▶ **Input records**:
++++++++++++++++++++
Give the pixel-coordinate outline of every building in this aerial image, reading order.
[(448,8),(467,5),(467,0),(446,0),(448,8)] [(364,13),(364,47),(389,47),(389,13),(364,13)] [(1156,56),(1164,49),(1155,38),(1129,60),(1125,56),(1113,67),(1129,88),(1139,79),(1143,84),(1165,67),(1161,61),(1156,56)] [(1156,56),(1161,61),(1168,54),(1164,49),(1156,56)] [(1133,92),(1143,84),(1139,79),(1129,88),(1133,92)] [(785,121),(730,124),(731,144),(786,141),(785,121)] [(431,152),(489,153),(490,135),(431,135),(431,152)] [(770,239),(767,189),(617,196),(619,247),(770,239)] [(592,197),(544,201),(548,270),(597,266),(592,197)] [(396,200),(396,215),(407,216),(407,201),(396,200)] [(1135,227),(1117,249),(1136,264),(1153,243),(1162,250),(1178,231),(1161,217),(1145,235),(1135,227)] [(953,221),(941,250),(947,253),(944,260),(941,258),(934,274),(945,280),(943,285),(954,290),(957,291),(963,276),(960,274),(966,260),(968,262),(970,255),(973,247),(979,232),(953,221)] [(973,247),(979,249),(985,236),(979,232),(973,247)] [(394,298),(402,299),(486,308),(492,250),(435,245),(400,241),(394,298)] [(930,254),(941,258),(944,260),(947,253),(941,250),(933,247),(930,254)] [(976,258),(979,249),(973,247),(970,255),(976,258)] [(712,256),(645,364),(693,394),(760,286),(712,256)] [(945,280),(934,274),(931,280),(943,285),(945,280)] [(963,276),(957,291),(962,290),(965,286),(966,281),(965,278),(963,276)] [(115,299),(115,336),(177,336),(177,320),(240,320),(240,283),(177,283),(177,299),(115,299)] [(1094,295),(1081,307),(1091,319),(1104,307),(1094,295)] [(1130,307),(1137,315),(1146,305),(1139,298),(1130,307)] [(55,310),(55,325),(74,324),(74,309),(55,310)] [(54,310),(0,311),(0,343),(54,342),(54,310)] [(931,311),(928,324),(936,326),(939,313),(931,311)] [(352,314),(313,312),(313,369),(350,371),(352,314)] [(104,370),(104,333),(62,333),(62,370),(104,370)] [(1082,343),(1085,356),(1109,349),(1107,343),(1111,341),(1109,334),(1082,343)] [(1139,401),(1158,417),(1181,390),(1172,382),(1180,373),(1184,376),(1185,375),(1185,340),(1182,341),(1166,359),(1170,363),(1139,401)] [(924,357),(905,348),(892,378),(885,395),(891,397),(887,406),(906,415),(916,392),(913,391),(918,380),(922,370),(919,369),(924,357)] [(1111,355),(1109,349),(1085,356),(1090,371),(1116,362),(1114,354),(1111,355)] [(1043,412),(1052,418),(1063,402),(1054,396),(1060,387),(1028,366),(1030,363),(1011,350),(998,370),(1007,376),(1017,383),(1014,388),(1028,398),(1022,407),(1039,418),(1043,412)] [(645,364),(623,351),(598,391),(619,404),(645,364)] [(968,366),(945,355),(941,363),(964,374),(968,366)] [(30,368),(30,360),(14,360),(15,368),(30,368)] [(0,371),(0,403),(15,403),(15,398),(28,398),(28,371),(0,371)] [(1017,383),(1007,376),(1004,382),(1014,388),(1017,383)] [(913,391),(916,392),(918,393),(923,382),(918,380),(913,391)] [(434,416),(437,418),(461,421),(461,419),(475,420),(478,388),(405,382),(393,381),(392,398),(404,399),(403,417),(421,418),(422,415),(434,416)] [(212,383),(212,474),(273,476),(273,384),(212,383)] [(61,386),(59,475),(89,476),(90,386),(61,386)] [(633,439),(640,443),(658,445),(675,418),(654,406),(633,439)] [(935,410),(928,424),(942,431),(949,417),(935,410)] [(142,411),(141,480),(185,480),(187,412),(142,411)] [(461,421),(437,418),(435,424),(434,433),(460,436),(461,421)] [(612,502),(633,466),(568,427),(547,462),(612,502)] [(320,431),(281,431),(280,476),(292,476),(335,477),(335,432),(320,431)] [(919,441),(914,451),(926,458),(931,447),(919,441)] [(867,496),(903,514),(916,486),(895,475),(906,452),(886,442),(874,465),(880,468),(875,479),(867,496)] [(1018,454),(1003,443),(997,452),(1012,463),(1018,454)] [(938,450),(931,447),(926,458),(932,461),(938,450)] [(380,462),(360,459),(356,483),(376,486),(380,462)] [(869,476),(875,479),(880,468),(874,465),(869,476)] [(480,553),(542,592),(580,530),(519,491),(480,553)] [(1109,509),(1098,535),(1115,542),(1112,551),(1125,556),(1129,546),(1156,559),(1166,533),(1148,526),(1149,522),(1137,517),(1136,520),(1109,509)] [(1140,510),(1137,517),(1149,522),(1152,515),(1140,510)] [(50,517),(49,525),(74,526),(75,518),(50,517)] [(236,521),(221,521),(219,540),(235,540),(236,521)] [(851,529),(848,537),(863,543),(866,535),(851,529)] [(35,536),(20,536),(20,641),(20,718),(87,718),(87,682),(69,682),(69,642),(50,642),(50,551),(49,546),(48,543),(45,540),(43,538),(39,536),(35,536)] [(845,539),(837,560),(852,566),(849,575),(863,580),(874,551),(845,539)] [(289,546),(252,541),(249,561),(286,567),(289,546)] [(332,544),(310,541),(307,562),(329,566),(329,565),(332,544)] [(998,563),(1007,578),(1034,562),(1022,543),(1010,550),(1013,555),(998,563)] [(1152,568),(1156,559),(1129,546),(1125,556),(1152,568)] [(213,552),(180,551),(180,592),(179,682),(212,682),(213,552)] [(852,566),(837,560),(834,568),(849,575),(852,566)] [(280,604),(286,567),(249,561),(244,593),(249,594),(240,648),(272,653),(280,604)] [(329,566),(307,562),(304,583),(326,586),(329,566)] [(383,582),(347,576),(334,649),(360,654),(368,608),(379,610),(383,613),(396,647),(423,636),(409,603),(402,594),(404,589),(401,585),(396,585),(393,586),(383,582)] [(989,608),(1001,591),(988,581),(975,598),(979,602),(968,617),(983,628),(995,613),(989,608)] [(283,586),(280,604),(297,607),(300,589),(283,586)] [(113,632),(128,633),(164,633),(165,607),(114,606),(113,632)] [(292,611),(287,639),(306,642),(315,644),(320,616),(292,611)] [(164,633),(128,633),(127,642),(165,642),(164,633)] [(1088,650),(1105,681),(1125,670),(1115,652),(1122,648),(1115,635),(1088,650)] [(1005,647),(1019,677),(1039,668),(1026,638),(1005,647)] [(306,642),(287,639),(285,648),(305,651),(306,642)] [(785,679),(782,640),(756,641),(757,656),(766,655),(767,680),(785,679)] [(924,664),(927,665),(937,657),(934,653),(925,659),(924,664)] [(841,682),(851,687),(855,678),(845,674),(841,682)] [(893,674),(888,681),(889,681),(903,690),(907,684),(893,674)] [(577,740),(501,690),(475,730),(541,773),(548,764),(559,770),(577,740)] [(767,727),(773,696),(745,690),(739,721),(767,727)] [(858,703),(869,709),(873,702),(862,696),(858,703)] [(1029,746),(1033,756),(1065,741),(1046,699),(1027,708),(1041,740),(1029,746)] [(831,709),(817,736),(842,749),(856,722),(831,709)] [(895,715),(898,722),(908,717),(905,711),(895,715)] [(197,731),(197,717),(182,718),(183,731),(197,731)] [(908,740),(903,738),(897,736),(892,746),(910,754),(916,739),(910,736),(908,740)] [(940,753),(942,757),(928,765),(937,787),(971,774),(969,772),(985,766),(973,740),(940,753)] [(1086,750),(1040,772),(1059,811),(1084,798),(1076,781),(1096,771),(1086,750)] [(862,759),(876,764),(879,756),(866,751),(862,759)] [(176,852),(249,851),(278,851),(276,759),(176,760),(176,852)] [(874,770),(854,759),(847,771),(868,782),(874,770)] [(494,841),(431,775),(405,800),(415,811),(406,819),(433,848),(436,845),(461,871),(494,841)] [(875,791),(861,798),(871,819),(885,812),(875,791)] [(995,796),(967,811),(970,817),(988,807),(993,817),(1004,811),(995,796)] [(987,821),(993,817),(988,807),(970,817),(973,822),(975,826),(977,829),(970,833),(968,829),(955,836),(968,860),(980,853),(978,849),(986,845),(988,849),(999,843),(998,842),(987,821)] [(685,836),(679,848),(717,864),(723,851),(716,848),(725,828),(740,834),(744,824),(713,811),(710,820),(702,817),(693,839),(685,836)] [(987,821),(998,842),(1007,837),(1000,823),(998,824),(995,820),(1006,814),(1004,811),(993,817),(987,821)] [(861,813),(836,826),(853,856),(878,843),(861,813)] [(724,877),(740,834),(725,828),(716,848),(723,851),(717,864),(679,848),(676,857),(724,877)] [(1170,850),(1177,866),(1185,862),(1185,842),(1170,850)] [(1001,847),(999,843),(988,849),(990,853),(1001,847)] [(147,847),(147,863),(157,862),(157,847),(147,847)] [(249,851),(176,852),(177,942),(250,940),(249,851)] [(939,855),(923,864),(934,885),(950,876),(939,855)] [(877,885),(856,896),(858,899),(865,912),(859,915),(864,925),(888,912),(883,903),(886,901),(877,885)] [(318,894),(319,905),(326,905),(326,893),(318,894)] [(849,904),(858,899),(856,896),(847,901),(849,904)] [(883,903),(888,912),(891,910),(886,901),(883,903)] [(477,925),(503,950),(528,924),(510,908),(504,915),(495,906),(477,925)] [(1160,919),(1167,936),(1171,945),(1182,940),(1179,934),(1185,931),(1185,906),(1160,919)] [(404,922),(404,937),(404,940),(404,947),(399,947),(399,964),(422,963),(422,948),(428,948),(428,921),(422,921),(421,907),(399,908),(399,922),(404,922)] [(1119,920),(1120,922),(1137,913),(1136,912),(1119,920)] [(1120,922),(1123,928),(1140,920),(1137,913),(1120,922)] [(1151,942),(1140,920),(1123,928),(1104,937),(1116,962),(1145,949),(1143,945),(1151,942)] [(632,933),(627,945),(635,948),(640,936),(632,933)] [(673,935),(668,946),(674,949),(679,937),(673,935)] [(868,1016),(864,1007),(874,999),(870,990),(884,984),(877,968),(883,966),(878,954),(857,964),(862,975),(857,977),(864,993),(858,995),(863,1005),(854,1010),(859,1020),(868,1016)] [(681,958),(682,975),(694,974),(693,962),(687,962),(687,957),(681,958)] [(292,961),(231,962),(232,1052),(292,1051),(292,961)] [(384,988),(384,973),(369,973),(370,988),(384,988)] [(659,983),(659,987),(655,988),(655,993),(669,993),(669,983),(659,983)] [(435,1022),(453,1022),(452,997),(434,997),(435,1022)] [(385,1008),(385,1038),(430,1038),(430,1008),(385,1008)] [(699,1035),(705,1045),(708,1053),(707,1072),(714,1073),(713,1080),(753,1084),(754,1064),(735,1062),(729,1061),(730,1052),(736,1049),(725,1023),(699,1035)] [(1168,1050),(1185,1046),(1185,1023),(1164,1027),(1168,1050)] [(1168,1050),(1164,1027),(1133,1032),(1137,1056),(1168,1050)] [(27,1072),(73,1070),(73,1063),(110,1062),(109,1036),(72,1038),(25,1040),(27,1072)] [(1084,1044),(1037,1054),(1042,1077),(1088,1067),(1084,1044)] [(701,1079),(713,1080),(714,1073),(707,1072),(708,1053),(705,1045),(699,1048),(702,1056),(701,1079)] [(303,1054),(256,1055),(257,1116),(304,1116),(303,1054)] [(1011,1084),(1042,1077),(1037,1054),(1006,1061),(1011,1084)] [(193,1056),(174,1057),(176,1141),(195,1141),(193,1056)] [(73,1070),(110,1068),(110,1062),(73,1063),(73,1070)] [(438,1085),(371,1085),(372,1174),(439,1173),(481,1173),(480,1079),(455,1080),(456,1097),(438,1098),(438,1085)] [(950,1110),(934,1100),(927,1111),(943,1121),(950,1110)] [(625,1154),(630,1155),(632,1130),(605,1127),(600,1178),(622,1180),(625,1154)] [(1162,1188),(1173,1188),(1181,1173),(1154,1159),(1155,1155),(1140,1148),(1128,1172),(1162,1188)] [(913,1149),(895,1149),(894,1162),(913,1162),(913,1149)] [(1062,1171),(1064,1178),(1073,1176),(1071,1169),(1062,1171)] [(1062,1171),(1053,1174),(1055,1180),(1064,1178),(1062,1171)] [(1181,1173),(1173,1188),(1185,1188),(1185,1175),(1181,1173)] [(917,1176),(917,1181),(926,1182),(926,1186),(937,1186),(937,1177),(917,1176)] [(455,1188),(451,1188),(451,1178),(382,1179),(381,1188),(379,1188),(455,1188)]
++++++++++++++++++++
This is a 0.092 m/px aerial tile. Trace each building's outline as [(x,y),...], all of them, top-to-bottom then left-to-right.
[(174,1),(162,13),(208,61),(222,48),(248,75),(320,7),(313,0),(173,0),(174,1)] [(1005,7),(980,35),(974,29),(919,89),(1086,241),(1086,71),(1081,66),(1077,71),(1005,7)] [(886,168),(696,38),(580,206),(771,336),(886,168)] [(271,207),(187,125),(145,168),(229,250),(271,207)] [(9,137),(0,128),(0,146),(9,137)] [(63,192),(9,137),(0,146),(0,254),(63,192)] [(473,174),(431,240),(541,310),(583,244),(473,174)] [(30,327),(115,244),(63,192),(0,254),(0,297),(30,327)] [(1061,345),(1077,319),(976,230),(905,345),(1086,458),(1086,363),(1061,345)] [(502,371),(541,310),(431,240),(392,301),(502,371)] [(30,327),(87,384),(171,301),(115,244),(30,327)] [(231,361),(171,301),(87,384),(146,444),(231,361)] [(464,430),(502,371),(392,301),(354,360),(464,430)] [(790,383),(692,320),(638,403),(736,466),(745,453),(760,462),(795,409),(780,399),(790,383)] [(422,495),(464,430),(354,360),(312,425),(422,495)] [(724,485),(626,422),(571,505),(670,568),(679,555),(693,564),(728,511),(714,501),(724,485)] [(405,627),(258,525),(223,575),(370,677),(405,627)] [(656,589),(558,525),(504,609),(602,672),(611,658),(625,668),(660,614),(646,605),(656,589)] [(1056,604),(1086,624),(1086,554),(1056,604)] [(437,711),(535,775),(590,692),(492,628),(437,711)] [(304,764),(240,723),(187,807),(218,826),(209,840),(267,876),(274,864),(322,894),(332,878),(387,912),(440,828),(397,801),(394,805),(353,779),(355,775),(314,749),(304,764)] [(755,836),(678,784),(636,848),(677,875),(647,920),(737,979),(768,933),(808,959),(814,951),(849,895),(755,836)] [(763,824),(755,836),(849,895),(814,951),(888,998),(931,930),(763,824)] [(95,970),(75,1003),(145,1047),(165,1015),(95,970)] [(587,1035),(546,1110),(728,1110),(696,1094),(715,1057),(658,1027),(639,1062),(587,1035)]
++++++++++++++++++++
▶ **What is expected**: Copy out, from the data above, every line holding the word "aerial".

▶ **Task answer**:
Give the pixel-coordinate outline of every building in this aerial image, reading order.
This is a 0.092 m/px aerial tile. Trace each building's outline as [(x,y),...], all of them, top-to-bottom then left-to-right.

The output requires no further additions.